» **PROBLEM TO SOLVE**: Print every line of the material below exactly as it stands, but omit the pictures.

======== DATASET CONTENT ========

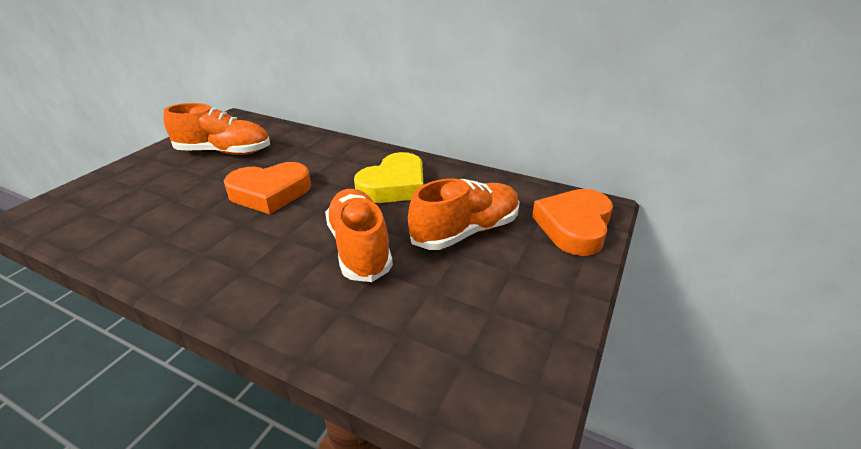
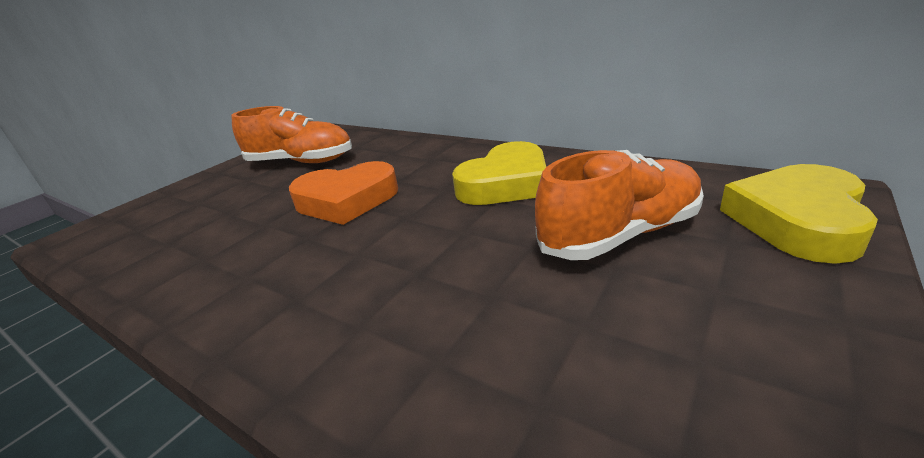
camera: 10 degrees right, 5 degrees down
(359, 248) = (462, 263): orange shoe -> none
(574, 226) = (797, 220): orange heart -> yellow heart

========

» **EXERCISE SOLUTION**:
camera: 10 degrees right, 5 degrees down
(359, 248) = (462, 263): orange shoe -> none
(574, 226) = (797, 220): orange heart -> yellow heart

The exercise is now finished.